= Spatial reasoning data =
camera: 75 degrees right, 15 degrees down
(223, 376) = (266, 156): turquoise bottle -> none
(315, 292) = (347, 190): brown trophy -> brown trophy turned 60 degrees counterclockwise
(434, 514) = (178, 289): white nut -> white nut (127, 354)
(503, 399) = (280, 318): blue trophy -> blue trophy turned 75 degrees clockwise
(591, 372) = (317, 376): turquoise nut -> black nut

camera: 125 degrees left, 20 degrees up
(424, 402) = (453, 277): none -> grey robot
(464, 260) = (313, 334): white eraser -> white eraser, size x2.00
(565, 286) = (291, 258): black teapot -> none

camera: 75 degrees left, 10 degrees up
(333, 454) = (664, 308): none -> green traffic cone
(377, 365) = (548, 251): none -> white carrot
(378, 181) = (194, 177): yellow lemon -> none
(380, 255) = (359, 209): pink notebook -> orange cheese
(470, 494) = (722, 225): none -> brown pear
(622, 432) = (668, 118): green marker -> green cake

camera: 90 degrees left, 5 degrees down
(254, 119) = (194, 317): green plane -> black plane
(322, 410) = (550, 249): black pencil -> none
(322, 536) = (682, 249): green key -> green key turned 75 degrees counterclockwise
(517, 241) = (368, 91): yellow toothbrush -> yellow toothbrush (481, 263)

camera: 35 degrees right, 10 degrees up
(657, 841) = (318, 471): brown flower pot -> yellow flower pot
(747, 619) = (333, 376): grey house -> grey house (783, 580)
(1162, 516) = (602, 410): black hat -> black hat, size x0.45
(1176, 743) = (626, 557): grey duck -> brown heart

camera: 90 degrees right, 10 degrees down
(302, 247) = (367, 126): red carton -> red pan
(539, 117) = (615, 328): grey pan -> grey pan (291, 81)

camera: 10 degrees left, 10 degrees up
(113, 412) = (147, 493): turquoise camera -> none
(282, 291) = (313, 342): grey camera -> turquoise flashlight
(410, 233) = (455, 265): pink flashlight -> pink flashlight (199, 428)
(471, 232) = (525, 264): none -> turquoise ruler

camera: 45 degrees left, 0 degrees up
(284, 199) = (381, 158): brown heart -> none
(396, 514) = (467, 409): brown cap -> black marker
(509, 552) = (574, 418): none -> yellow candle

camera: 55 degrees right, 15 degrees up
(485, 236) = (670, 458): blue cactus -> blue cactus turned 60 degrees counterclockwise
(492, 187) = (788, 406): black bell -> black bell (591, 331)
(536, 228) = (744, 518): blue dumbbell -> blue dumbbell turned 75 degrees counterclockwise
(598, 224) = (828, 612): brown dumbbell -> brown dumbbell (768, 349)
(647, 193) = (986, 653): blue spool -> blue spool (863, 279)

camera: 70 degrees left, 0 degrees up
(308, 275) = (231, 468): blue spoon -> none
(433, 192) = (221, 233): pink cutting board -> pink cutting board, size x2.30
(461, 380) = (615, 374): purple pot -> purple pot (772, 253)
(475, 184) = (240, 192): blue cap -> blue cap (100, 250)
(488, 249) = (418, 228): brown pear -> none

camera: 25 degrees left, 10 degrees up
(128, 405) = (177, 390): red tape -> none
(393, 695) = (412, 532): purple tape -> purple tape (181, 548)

= WORK INSTRUCTIONS =
Return all of the entries word for word.

= ANSWER TO THIS TASK =
camera: 75 degrees right, 15 degrees down
(223, 376) = (266, 156): turquoise bottle -> none
(315, 292) = (347, 190): brown trophy -> brown trophy turned 60 degrees counterclockwise
(434, 514) = (178, 289): white nut -> white nut (127, 354)
(503, 399) = (280, 318): blue trophy -> blue trophy turned 75 degrees clockwise
(591, 372) = (317, 376): turquoise nut -> black nut

camera: 125 degrees left, 20 degrees up
(424, 402) = (453, 277): none -> grey robot
(464, 260) = (313, 334): white eraser -> white eraser, size x2.00
(565, 286) = (291, 258): black teapot -> none

camera: 75 degrees left, 10 degrees up
(333, 454) = (664, 308): none -> green traffic cone
(377, 365) = (548, 251): none -> white carrot
(378, 181) = (194, 177): yellow lemon -> none
(380, 255) = (359, 209): pink notebook -> orange cheese
(470, 494) = (722, 225): none -> brown pear
(622, 432) = (668, 118): green marker -> green cake

camera: 90 degrees left, 5 degrees down
(254, 119) = (194, 317): green plane -> black plane
(322, 410) = (550, 249): black pencil -> none
(322, 536) = (682, 249): green key -> green key turned 75 degrees counterclockwise
(517, 241) = (368, 91): yellow toothbrush -> yellow toothbrush (481, 263)

camera: 35 degrees right, 10 degrees up
(657, 841) = (318, 471): brown flower pot -> yellow flower pot
(747, 619) = (333, 376): grey house -> grey house (783, 580)
(1162, 516) = (602, 410): black hat -> black hat, size x0.45
(1176, 743) = (626, 557): grey duck -> brown heart

camera: 90 degrees right, 10 degrees down
(302, 247) = (367, 126): red carton -> red pan
(539, 117) = (615, 328): grey pan -> grey pan (291, 81)

camera: 10 degrees left, 10 degrees up
(113, 412) = (147, 493): turquoise camera -> none
(282, 291) = (313, 342): grey camera -> turquoise flashlight
(410, 233) = (455, 265): pink flashlight -> pink flashlight (199, 428)
(471, 232) = (525, 264): none -> turquoise ruler

camera: 45 degrees left, 0 degrees up
(284, 199) = (381, 158): brown heart -> none
(396, 514) = (467, 409): brown cap -> black marker
(509, 552) = (574, 418): none -> yellow candle

camera: 55 degrees right, 15 degrees up
(485, 236) = (670, 458): blue cactus -> blue cactus turned 60 degrees counterclockwise
(492, 187) = (788, 406): black bell -> black bell (591, 331)
(536, 228) = (744, 518): blue dumbbell -> blue dumbbell turned 75 degrees counterclockwise
(598, 224) = (828, 612): brown dumbbell -> brown dumbbell (768, 349)
(647, 193) = (986, 653): blue spool -> blue spool (863, 279)

camera: 70 degrees left, 0 degrees up
(308, 275) = (231, 468): blue spoon -> none
(433, 192) = (221, 233): pink cutting board -> pink cutting board, size x2.30
(461, 380) = (615, 374): purple pot -> purple pot (772, 253)
(475, 184) = (240, 192): blue cap -> blue cap (100, 250)
(488, 249) = (418, 228): brown pear -> none

camera: 25 degrees left, 10 degrees up
(128, 405) = (177, 390): red tape -> none
(393, 695) = (412, 532): purple tape -> purple tape (181, 548)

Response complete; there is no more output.